*INSTRUCTIONS TO FOLLOW:* Produce exactly the lines from the one holding "U24: AND 74LS08" through the last line of the data below, with every picture left out.

↓↓↓

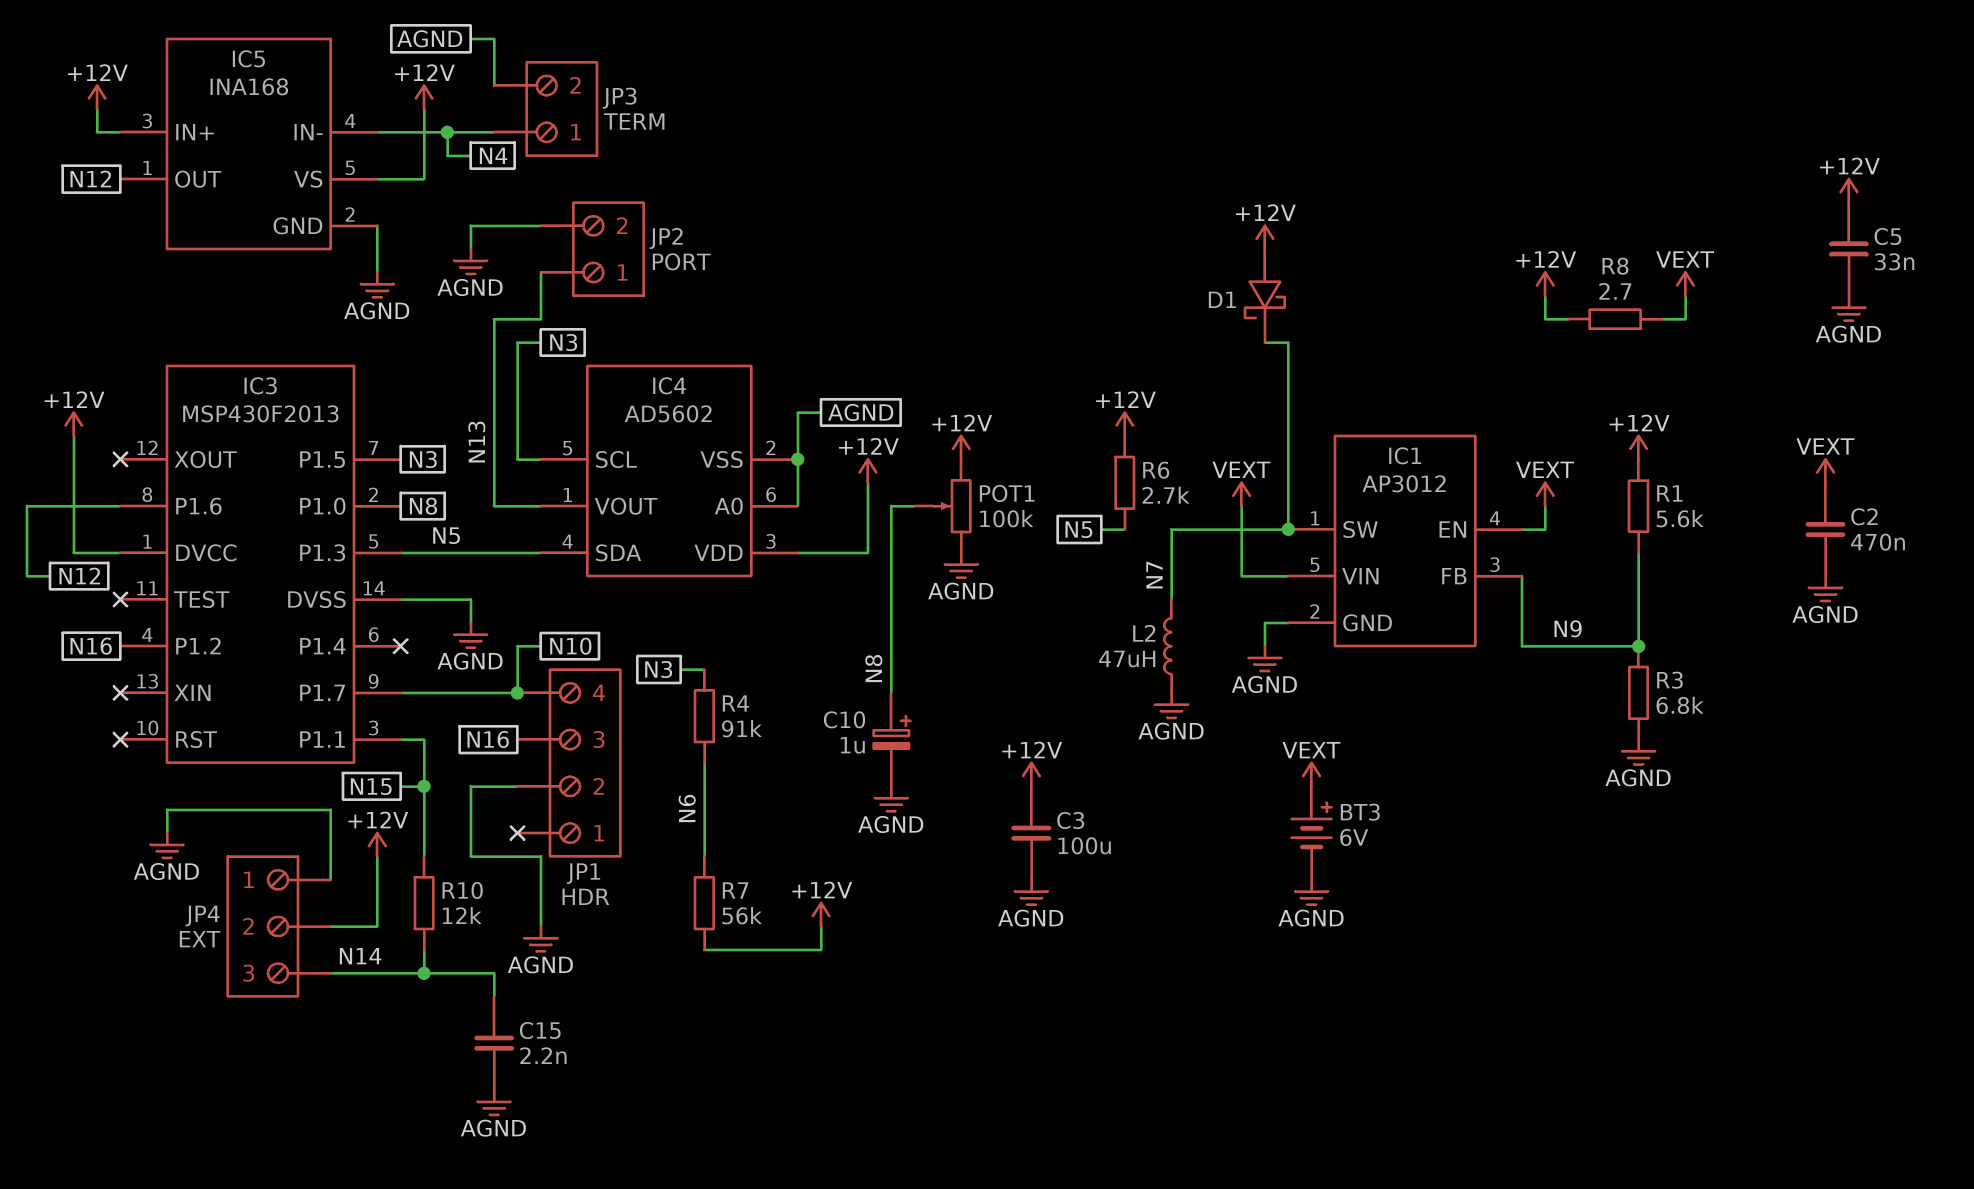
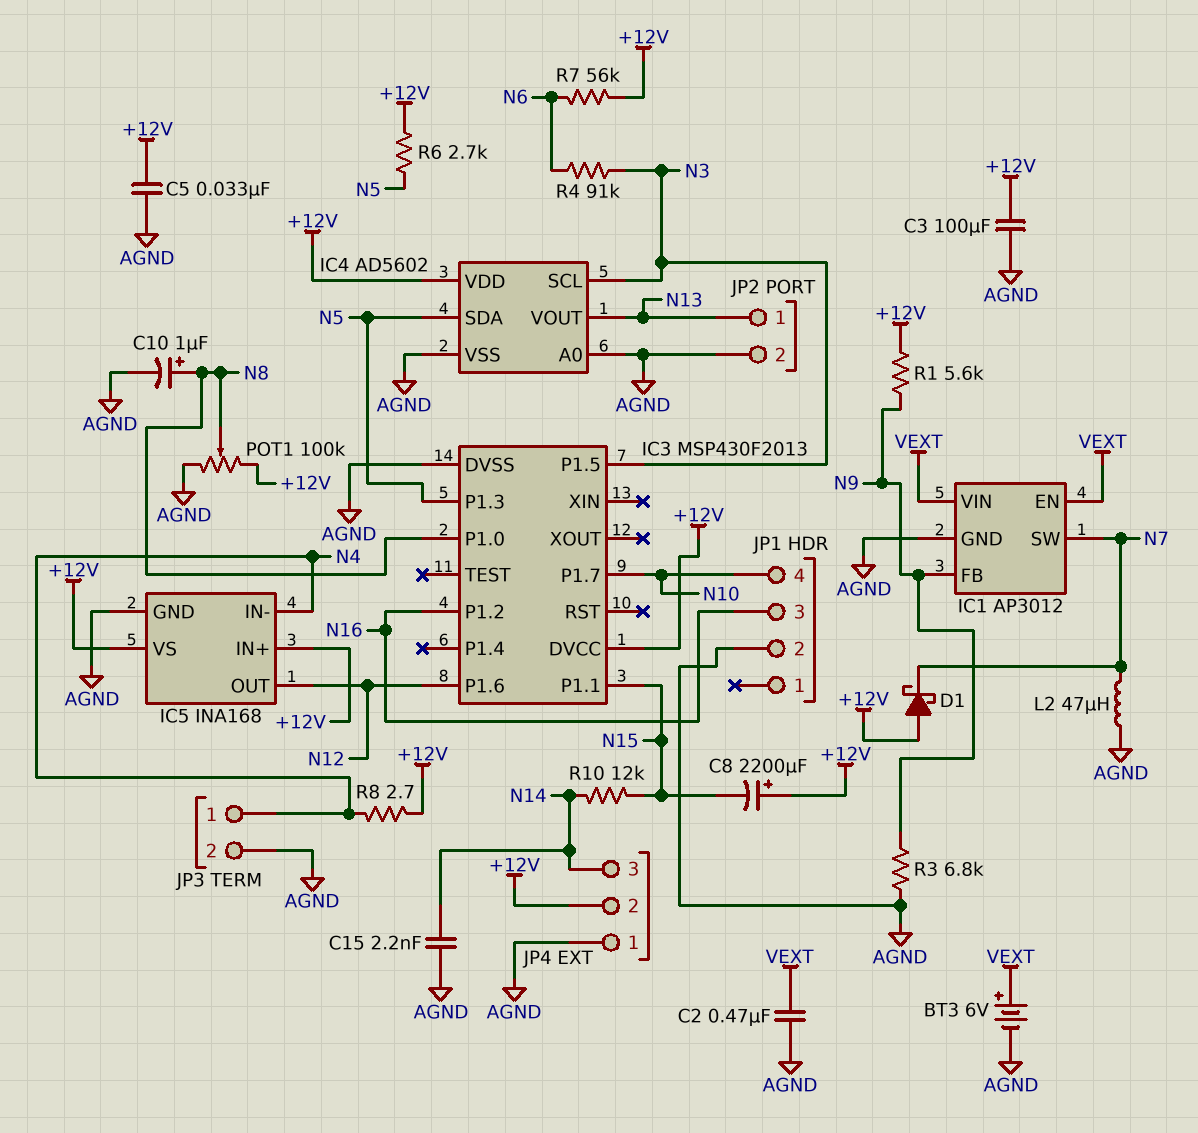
C8: none -> 2200uF (plus +12V, minus N15)
R8: 2.7 (+12V, VEXT) -> 2.7 (+12V, N4)

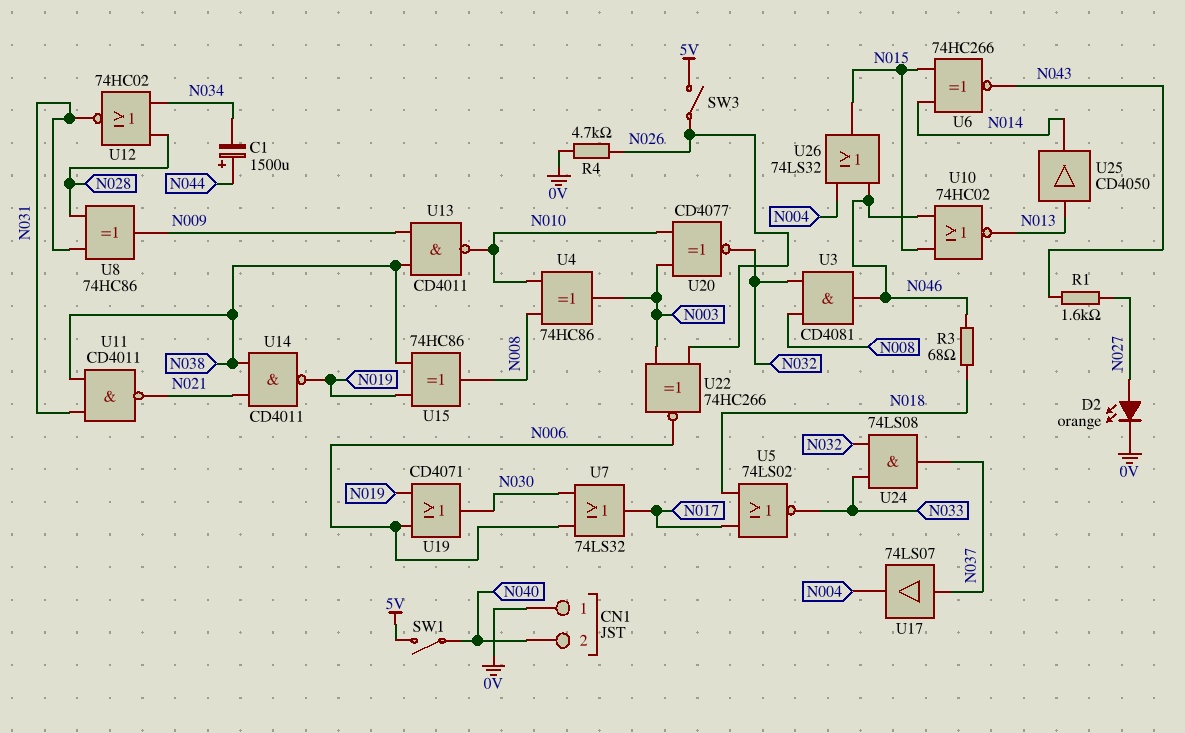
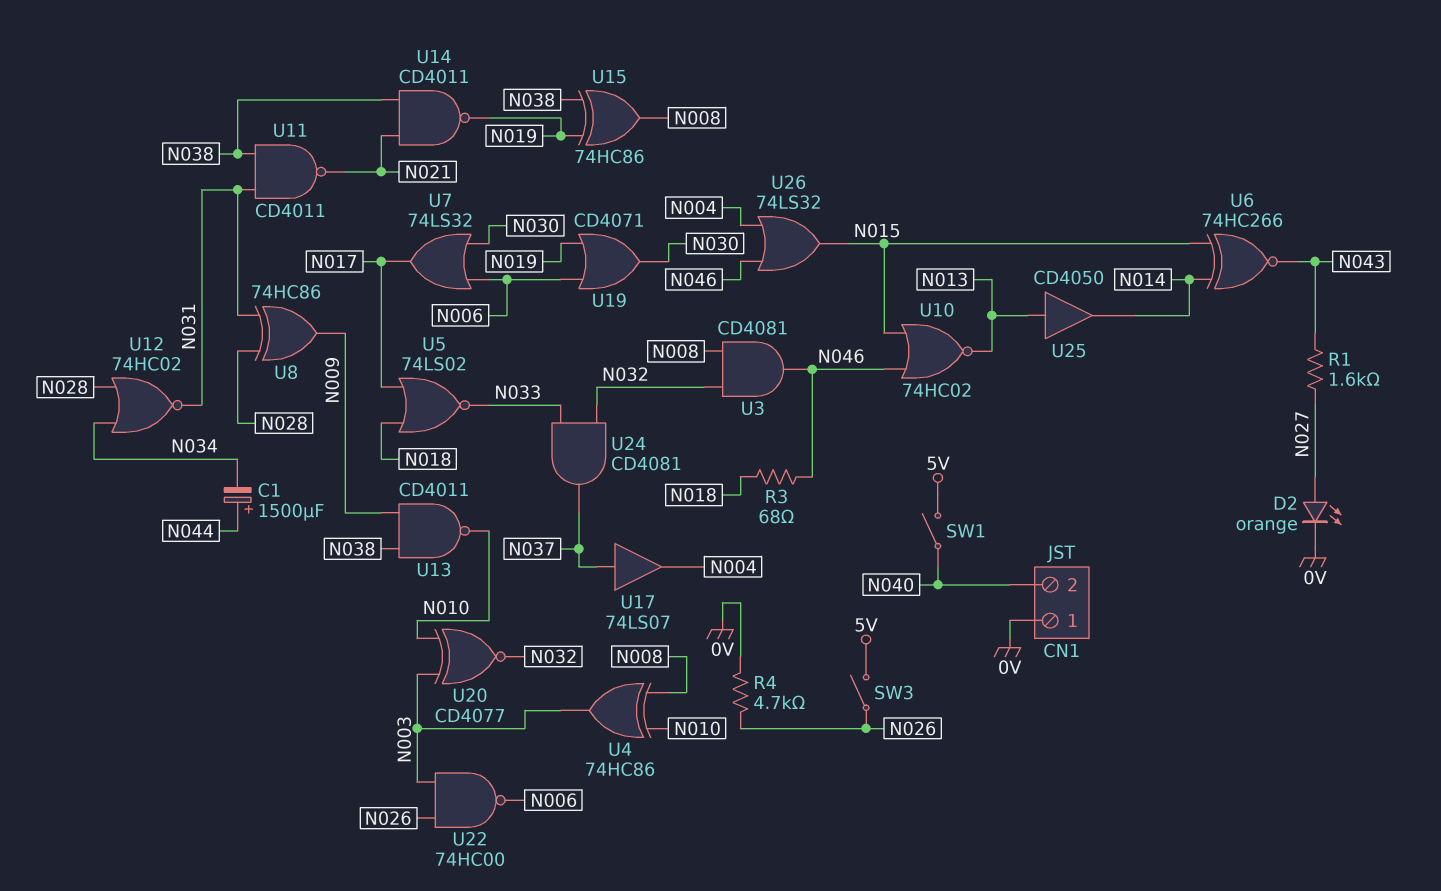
U22: XNOR 74HC266 (in N003, in N026, out N006) -> NAND 74HC00 (in N003, in N026, out N006)
U24: AND 74LS08 (in N032, in N033, out N037) -> AND CD4081 (in N032, in N033, out N037)

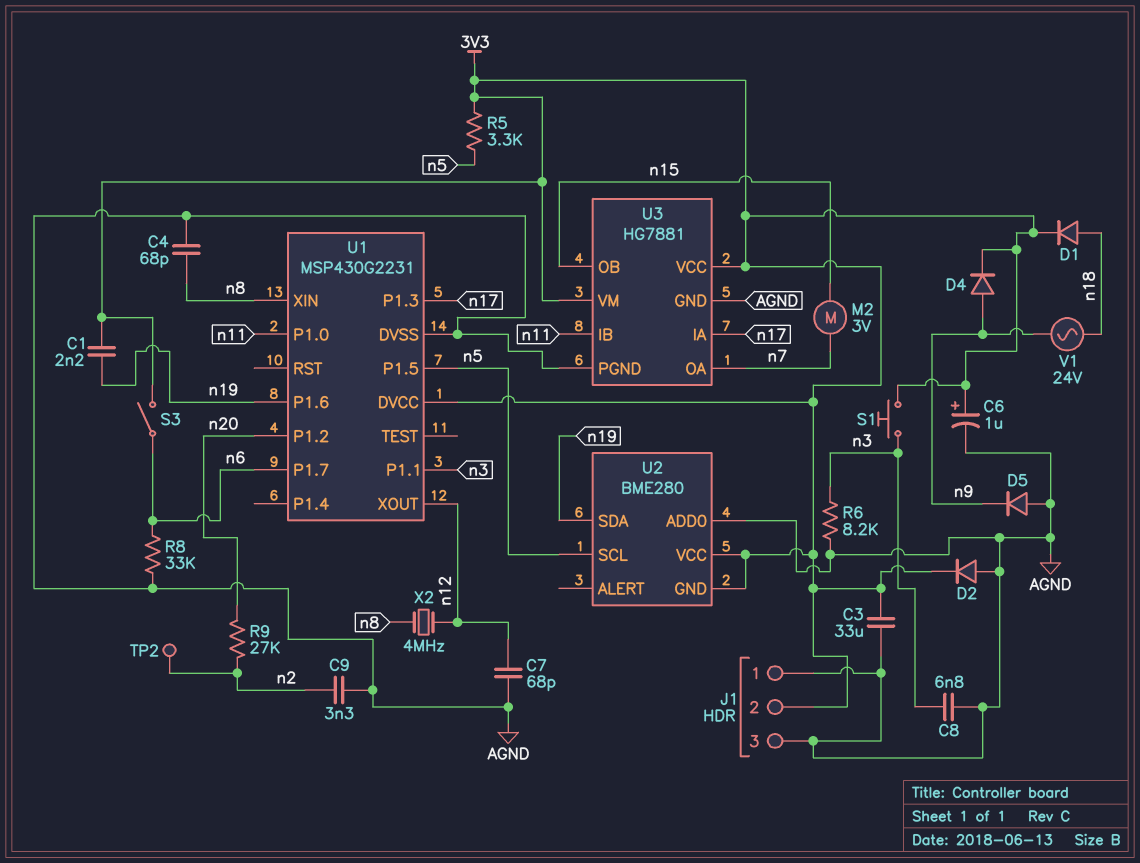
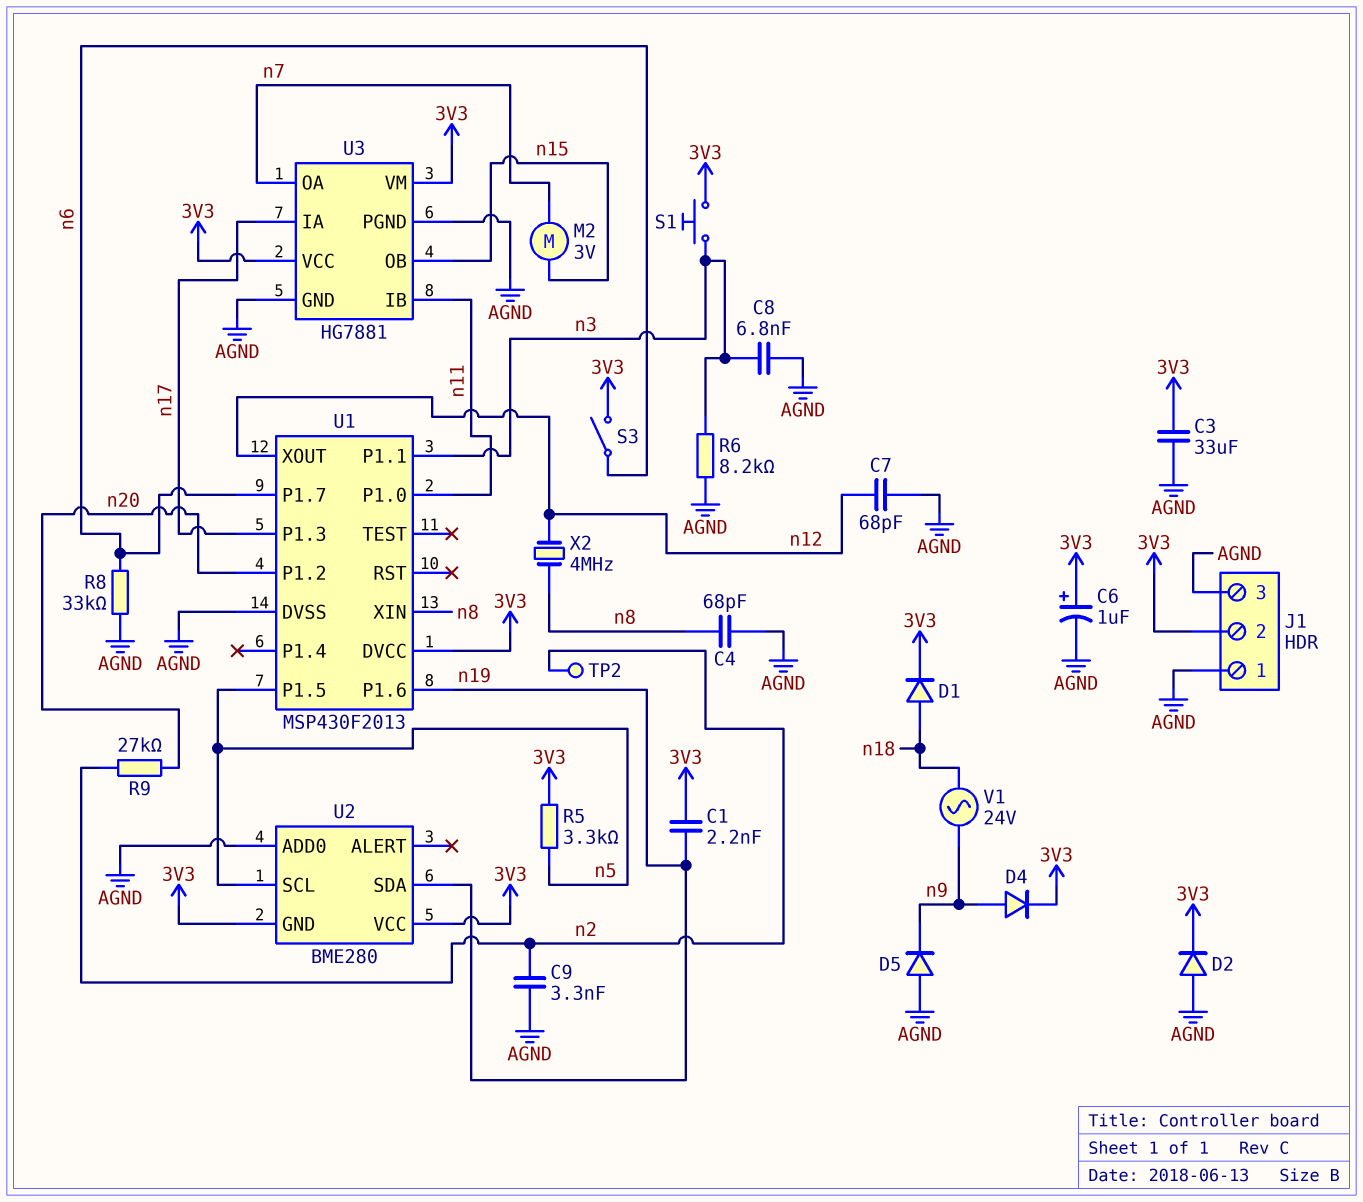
U1: MSP430G2231 -> MSP430F2013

↑↑↑

*SOLUTION FOR THIS EXERCISE:*
U24: AND 74LS08 (in N032, in N033, out N037) -> AND CD4081 (in N032, in N033, out N037)

U1: MSP430G2231 -> MSP430F2013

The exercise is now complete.